[START OF Records]

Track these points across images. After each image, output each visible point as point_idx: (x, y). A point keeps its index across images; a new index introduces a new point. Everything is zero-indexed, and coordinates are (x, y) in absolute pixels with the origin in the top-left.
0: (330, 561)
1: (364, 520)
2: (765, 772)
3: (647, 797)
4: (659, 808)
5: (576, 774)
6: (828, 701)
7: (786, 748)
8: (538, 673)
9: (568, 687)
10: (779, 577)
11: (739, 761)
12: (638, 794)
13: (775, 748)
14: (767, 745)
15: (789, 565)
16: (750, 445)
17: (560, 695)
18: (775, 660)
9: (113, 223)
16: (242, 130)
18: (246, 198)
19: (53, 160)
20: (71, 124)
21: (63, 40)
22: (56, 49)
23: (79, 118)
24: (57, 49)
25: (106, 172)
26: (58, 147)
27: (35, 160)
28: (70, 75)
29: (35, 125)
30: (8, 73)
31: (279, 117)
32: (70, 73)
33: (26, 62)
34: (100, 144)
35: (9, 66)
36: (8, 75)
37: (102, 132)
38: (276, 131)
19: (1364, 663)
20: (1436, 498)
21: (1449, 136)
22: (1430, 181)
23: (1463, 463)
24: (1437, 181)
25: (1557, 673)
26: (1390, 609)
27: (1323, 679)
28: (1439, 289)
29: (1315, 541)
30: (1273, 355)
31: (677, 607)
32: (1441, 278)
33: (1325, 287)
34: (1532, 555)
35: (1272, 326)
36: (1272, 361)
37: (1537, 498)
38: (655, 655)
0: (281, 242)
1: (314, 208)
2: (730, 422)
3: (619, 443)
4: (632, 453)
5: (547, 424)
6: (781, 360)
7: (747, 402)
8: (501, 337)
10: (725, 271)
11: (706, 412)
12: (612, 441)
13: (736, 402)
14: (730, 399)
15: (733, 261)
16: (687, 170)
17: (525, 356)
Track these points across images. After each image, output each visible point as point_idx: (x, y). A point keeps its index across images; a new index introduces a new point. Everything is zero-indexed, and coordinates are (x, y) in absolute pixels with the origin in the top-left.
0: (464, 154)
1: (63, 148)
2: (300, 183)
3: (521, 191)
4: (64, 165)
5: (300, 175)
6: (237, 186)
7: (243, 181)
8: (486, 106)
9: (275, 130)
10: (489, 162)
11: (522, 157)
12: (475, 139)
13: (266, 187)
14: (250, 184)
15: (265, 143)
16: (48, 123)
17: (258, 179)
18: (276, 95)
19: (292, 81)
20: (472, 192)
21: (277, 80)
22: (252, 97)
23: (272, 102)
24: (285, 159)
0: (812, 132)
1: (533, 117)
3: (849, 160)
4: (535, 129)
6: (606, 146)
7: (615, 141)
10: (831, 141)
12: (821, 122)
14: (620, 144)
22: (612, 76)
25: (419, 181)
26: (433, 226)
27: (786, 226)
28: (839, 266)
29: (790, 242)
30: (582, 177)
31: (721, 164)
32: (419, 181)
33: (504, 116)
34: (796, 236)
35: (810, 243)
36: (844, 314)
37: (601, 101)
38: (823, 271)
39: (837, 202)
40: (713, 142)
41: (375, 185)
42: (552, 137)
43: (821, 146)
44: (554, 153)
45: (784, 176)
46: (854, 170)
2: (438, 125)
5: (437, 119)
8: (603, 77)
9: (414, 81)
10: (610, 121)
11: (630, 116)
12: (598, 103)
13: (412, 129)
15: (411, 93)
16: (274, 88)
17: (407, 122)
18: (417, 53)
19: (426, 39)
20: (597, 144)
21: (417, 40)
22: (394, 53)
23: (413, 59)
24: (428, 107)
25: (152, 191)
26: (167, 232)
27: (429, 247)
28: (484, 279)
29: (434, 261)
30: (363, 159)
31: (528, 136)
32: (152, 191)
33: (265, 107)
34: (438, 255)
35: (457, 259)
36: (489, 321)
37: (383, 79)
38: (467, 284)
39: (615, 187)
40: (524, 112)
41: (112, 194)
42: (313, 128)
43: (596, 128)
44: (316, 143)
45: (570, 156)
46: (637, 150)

[END OF Records]

▸ **What to work on**: Copy out every line of the records above, with no changes.

▸ **Exercise result**:
Track these points across images. After each image, output each visible point as point_idx: (x, y). A point keeps its index across images; a new index introduces a new point. Everything is zero-indexed, and coordinates are (x, y) in absolute pixels with the origin in the top-left.
0: (330, 561)
1: (364, 520)
2: (765, 772)
3: (647, 797)
4: (659, 808)
5: (576, 774)
6: (828, 701)
7: (786, 748)
8: (538, 673)
9: (568, 687)
10: (779, 577)
11: (739, 761)
12: (638, 794)
13: (775, 748)
14: (767, 745)
15: (789, 565)
16: (750, 445)
17: (560, 695)
18: (775, 660)
9: (113, 223)
16: (242, 130)
18: (246, 198)
19: (53, 160)
20: (71, 124)
21: (63, 40)
22: (56, 49)
23: (79, 118)
24: (57, 49)
25: (106, 172)
26: (58, 147)
27: (35, 160)
28: (70, 75)
29: (35, 125)
30: (8, 73)
31: (279, 117)
32: (70, 73)
33: (26, 62)
34: (100, 144)
35: (9, 66)
36: (8, 75)
37: (102, 132)
38: (276, 131)
19: (1364, 663)
20: (1436, 498)
21: (1449, 136)
22: (1430, 181)
23: (1463, 463)
24: (1437, 181)
25: (1557, 673)
26: (1390, 609)
27: (1323, 679)
28: (1439, 289)
29: (1315, 541)
30: (1273, 355)
31: (677, 607)
32: (1441, 278)
33: (1325, 287)
34: (1532, 555)
35: (1272, 326)
36: (1272, 361)
37: (1537, 498)
38: (655, 655)
0: (281, 242)
1: (314, 208)
2: (730, 422)
3: (619, 443)
4: (632, 453)
5: (547, 424)
6: (781, 360)
7: (747, 402)
8: (501, 337)
10: (725, 271)
11: (706, 412)
12: (612, 441)
13: (736, 402)
14: (730, 399)
15: (733, 261)
16: (687, 170)
17: (525, 356)
Track these points across images. After each image, output each visible point as point_idx: (x, y). A point keeps its index across images; a new index introduces a new point. Everything is zero-indexed, and coordinates are (x, y) in absolute pixels with the origin in the top-left.
0: (464, 154)
1: (63, 148)
2: (300, 183)
3: (521, 191)
4: (64, 165)
5: (300, 175)
6: (237, 186)
7: (243, 181)
8: (486, 106)
9: (275, 130)
10: (489, 162)
11: (522, 157)
12: (475, 139)
13: (266, 187)
14: (250, 184)
15: (265, 143)
16: (48, 123)
17: (258, 179)
18: (276, 95)
19: (292, 81)
20: (472, 192)
21: (277, 80)
22: (252, 97)
23: (272, 102)
24: (285, 159)
0: (812, 132)
1: (533, 117)
3: (849, 160)
4: (535, 129)
6: (606, 146)
7: (615, 141)
10: (831, 141)
12: (821, 122)
14: (620, 144)
22: (612, 76)
25: (419, 181)
26: (433, 226)
27: (786, 226)
28: (839, 266)
29: (790, 242)
30: (582, 177)
31: (721, 164)
32: (419, 181)
33: (504, 116)
34: (796, 236)
35: (810, 243)
36: (844, 314)
37: (601, 101)
38: (823, 271)
39: (837, 202)
40: (713, 142)
41: (375, 185)
42: (552, 137)
43: (821, 146)
44: (554, 153)
45: (784, 176)
46: (854, 170)
2: (438, 125)
5: (437, 119)
8: (603, 77)
9: (414, 81)
10: (610, 121)
11: (630, 116)
12: (598, 103)
13: (412, 129)
15: (411, 93)
16: (274, 88)
17: (407, 122)
18: (417, 53)
19: (426, 39)
20: (597, 144)
21: (417, 40)
22: (394, 53)
23: (413, 59)
24: (428, 107)
25: (152, 191)
26: (167, 232)
27: (429, 247)
28: (484, 279)
29: (434, 261)
30: (363, 159)
31: (528, 136)
32: (152, 191)
33: (265, 107)
34: (438, 255)
35: (457, 259)
36: (489, 321)
37: (383, 79)
38: (467, 284)
39: (615, 187)
40: (524, 112)
41: (112, 194)
42: (313, 128)
43: (596, 128)
44: (316, 143)
45: (570, 156)
46: (637, 150)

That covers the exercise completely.